___ Excerpted data ___

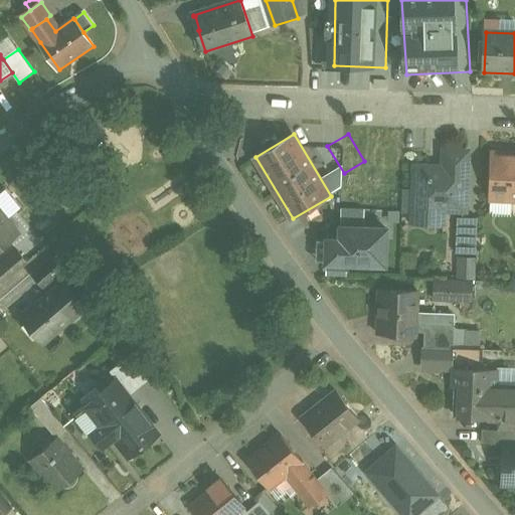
[(469,153),(446,152),(446,168),(416,167),(414,221),(437,222),(438,209),(467,210),(469,153)]
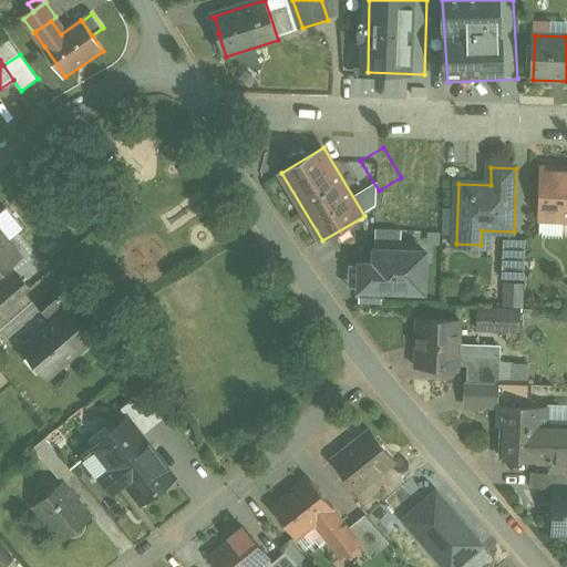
[(566,173),(548,173),(543,169),(542,220),(544,220),(544,218),(560,218),(560,220),(566,220),(566,173)]
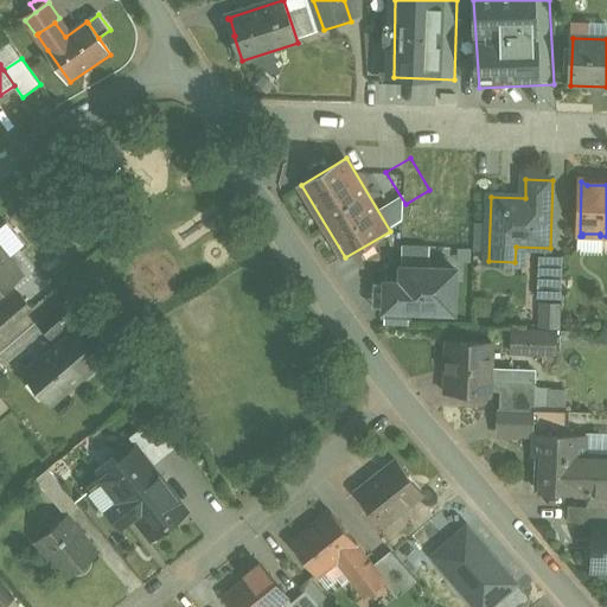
[(0,246),(0,295),(24,276),(0,246)]
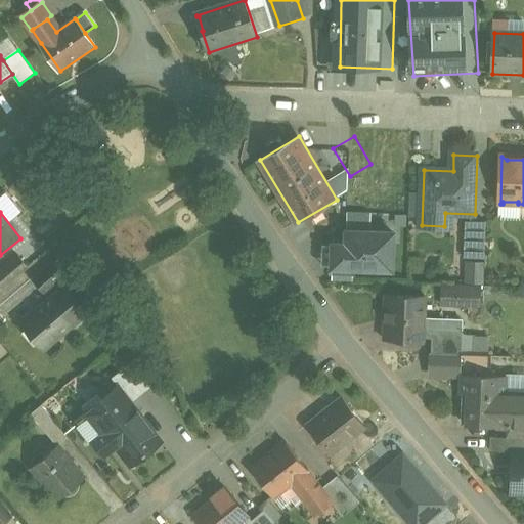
[(487,222),(466,221),(465,258),(485,259),(487,222)]
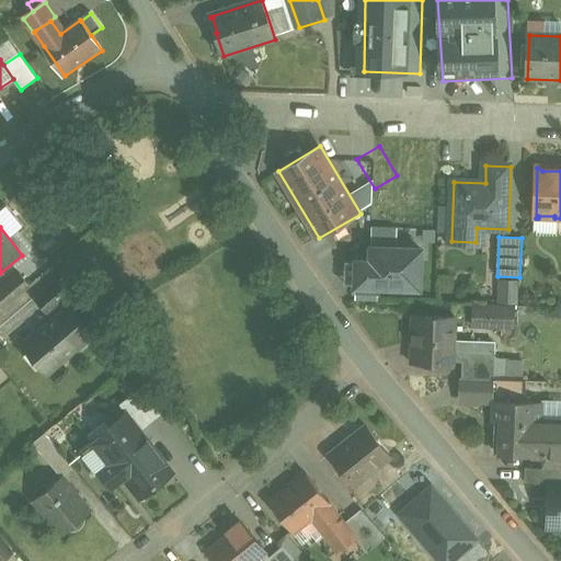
[(420,250),(374,249),(373,263),(347,263),(346,284),(420,285),(420,250)]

___

§ **Work to be completed**: Write out the records shown above exactly, but do not include any images.

§ **Answer to the problem**:
[(469,153),(446,152),(446,168),(416,167),(414,221),(437,222),(438,209),(467,210),(469,153)]
[(566,173),(548,173),(543,169),(542,220),(544,220),(544,218),(560,218),(560,220),(566,220),(566,173)]
[(0,246),(0,295),(24,276),(0,246)]
[(487,222),(466,221),(465,258),(485,259),(487,222)]
[(420,250),(374,249),(373,263),(347,263),(346,284),(420,285),(420,250)]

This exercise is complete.